-- Supplied information --
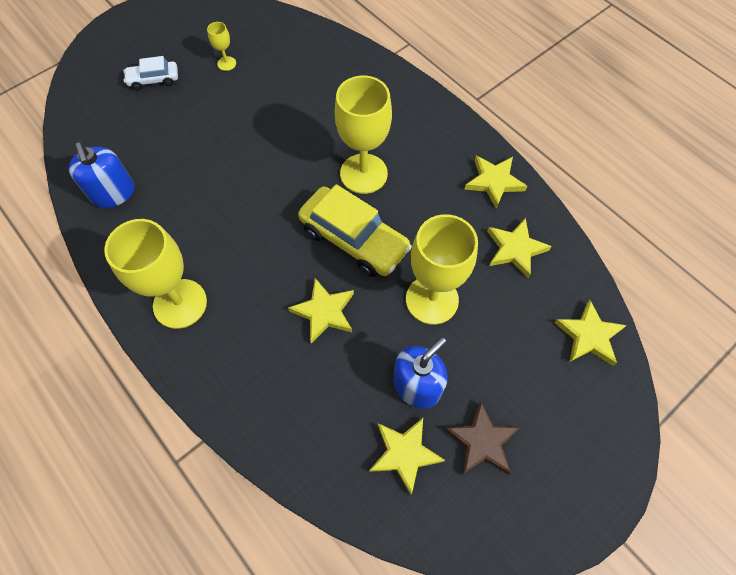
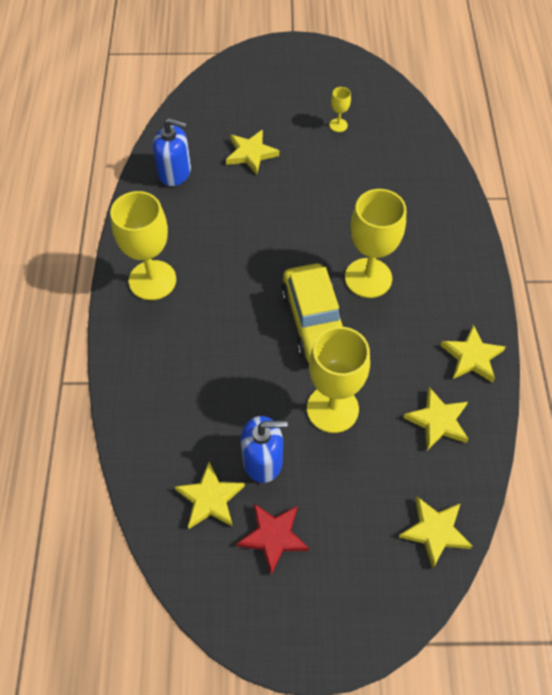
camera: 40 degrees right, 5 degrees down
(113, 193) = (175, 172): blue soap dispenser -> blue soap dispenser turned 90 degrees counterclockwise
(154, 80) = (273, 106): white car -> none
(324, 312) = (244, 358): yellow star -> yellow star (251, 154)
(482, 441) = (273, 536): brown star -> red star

-- Instructions to follow --
Identify and extract each line of the listing that contains "degrees".

-- Exercise answer --
camera: 40 degrees right, 5 degrees down
(113, 193) = (175, 172): blue soap dispenser -> blue soap dispenser turned 90 degrees counterclockwise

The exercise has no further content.